>> Begin EXTRACTED RECORDS
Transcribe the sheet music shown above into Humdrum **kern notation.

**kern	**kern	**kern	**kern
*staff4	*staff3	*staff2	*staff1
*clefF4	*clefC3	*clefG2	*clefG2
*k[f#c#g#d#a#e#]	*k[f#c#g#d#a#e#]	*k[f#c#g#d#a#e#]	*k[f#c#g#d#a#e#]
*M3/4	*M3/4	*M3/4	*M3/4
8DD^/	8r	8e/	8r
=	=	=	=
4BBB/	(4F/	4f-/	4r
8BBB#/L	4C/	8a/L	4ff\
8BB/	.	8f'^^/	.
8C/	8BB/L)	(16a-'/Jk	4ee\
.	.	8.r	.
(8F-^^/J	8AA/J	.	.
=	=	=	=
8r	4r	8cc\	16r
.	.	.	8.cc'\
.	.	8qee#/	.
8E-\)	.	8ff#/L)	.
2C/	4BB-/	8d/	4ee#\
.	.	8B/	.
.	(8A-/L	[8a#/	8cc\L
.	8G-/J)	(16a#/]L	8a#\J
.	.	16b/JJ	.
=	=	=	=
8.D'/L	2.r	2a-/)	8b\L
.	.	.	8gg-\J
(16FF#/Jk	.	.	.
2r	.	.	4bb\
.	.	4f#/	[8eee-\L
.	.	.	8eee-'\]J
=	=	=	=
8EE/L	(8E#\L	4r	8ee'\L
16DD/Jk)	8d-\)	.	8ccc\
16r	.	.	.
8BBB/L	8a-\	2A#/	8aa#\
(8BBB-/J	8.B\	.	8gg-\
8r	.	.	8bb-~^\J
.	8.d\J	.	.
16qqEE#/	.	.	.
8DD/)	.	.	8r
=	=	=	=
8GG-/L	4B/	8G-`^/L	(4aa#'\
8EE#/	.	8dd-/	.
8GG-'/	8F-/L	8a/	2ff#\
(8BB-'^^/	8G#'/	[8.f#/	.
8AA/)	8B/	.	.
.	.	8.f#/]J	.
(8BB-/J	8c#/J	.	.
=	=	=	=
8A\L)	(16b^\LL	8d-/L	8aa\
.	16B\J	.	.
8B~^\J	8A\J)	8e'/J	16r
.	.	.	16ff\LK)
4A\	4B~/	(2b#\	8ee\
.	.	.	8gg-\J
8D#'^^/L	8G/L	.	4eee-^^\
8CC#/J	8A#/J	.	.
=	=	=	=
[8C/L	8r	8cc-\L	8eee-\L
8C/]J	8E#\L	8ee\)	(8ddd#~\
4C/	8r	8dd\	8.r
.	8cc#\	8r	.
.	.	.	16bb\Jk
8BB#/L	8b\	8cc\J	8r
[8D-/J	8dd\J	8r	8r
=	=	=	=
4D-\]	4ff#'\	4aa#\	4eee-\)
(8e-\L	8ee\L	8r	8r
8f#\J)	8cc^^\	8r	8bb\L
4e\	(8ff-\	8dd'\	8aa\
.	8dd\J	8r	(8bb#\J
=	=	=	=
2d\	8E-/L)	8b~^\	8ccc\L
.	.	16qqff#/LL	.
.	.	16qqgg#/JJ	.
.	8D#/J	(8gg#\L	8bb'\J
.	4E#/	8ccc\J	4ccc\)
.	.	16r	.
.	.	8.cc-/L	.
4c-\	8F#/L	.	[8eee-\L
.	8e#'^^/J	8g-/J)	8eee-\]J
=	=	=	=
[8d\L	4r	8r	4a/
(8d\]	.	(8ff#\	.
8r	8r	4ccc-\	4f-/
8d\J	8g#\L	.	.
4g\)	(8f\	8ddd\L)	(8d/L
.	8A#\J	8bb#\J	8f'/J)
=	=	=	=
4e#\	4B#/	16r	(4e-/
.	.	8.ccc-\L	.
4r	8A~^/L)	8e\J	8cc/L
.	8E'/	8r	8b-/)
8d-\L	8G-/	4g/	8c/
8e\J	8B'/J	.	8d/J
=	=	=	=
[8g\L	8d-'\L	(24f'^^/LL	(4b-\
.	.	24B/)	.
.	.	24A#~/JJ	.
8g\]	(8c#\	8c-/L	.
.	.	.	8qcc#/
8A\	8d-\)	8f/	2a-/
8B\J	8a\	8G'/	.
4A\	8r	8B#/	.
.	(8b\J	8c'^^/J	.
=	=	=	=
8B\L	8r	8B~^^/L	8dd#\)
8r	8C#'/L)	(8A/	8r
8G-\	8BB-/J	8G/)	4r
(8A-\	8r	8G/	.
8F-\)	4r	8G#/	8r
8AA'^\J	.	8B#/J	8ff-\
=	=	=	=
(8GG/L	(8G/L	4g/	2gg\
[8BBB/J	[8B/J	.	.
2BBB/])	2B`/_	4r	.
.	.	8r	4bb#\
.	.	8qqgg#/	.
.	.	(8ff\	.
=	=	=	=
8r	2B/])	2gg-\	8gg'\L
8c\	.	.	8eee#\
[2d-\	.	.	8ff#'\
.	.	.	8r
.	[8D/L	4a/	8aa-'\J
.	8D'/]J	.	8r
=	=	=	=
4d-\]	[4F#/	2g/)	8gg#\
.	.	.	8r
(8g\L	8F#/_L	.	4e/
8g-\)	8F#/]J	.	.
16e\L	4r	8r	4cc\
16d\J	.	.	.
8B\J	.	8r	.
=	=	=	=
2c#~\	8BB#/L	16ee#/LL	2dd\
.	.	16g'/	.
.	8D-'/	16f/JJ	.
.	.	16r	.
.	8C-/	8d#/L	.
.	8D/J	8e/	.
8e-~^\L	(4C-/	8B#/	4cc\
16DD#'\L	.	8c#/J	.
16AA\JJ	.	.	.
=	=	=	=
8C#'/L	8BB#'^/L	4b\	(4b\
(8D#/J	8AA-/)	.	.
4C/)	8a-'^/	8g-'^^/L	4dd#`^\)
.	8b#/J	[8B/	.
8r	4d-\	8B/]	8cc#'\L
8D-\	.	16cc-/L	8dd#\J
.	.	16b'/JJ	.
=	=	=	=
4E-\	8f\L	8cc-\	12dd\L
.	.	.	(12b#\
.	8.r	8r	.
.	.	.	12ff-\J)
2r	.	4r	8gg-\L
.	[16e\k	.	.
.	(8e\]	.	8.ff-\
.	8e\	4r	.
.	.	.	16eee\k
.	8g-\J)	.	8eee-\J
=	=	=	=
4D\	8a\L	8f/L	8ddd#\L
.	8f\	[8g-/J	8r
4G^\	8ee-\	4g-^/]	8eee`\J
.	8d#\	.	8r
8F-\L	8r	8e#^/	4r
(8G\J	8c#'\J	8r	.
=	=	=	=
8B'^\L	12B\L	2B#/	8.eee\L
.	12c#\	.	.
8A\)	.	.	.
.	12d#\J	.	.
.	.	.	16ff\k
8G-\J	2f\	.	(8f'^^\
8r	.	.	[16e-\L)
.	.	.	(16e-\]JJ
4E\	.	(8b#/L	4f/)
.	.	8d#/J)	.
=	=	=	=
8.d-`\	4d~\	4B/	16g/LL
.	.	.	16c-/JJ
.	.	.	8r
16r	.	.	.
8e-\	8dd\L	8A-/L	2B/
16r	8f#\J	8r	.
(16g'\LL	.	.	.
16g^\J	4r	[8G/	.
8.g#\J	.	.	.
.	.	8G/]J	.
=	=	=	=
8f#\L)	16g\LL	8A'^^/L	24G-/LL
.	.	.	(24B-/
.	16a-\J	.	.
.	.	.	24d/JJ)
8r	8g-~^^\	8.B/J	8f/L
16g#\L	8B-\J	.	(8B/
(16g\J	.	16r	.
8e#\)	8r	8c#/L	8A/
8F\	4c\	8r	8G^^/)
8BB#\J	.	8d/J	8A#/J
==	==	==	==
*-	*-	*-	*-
>> End EXTRACTED RECORDS
• REQUEST
Pull out every row above that contains the string "kern".

• REPLY
Transcribe the sheet music shown above into Humdrum **kern notation.
**kern	**kern	**kern	**kern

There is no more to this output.